● WORK INSTRUCTION
Copy the data exactly; pictures stay out of the copy.

[Entries taken from a collection]

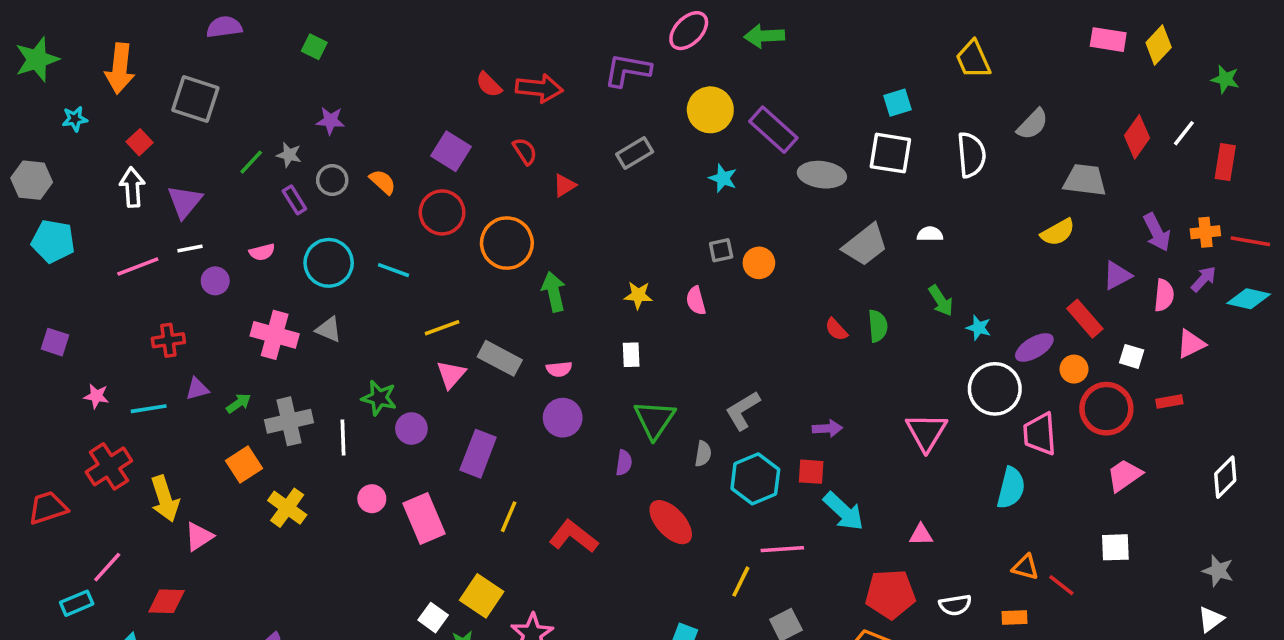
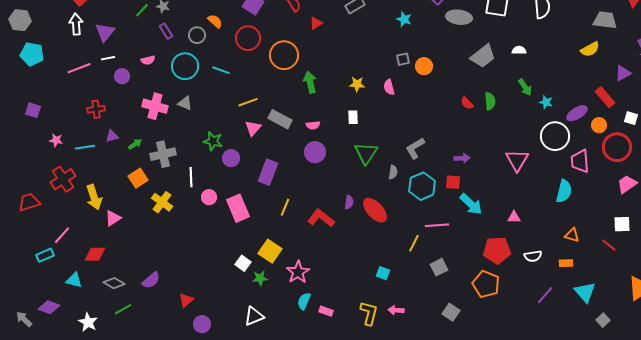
gray circle: (332, 180) -> (197, 35), moved
white line: (343, 437) -> (191, 177), moved
purple semicircle: (624, 463) -> (349, 202), moved
red line: (1061, 585) -> (609, 245), moved

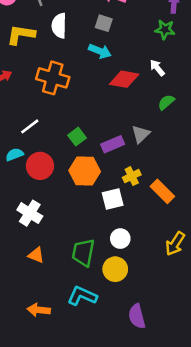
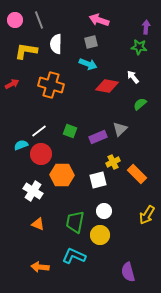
gray square: (104, 23) -> (91, 42), turned -32
white line: (30, 126) -> (39, 131), moved
green square: (77, 137) -> (70, 131), turned -32
orange hexagon: (85, 171) -> (62, 175), moved
purple semicircle: (137, 316) -> (128, 272), moved

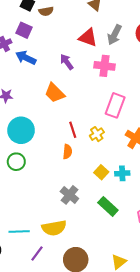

● OUTPUT FOR THIS TASK
gray circle: (332, 180) -> (197, 35), moved
white line: (343, 437) -> (191, 177), moved
purple semicircle: (624, 463) -> (349, 202), moved
red line: (1061, 585) -> (609, 245), moved

gray square: (104, 23) -> (91, 42), turned -32
white line: (30, 126) -> (39, 131), moved
green square: (77, 137) -> (70, 131), turned -32
orange hexagon: (85, 171) -> (62, 175), moved
purple semicircle: (137, 316) -> (128, 272), moved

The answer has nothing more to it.